| Information shown |
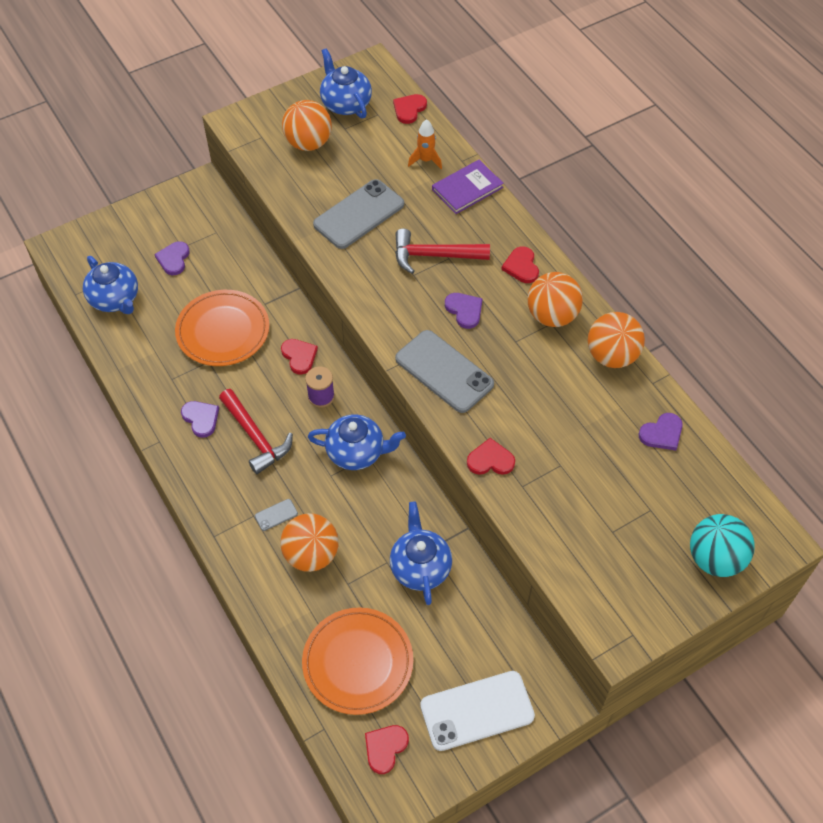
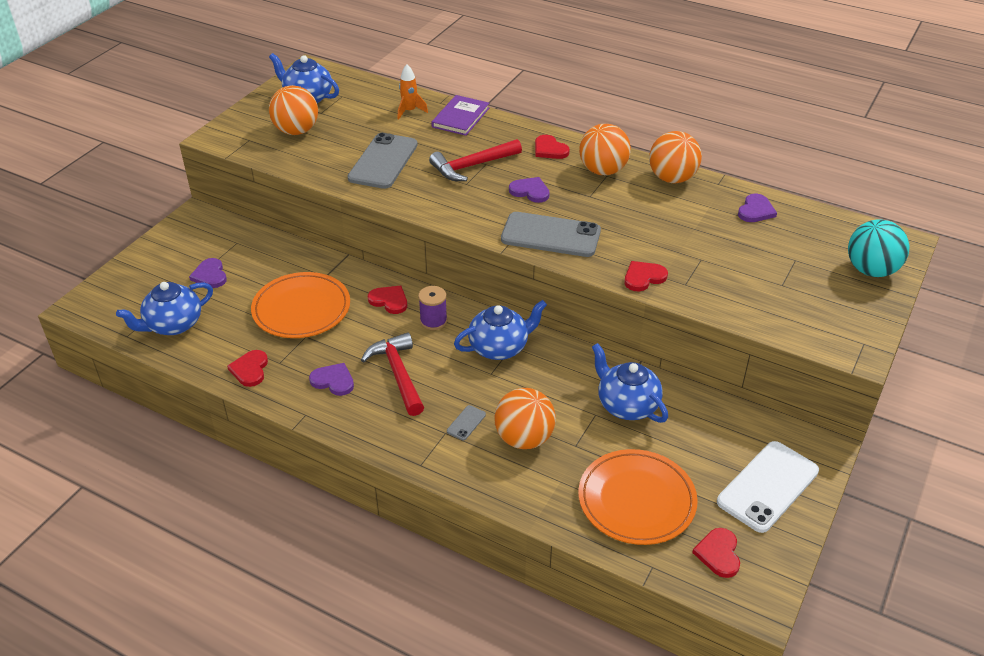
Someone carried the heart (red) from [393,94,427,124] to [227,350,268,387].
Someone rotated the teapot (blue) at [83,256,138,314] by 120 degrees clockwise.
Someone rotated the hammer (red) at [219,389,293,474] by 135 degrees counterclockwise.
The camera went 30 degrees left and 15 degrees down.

| What is expected |
Output an exact copy of the material, with the pictures removed.

| Result |
Someone carried the heart (red) from [393,94,427,124] to [227,350,268,387].
Someone rotated the teapot (blue) at [83,256,138,314] by 120 degrees clockwise.
Someone rotated the hammer (red) at [219,389,293,474] by 135 degrees counterclockwise.
The camera went 30 degrees left and 15 degrees down.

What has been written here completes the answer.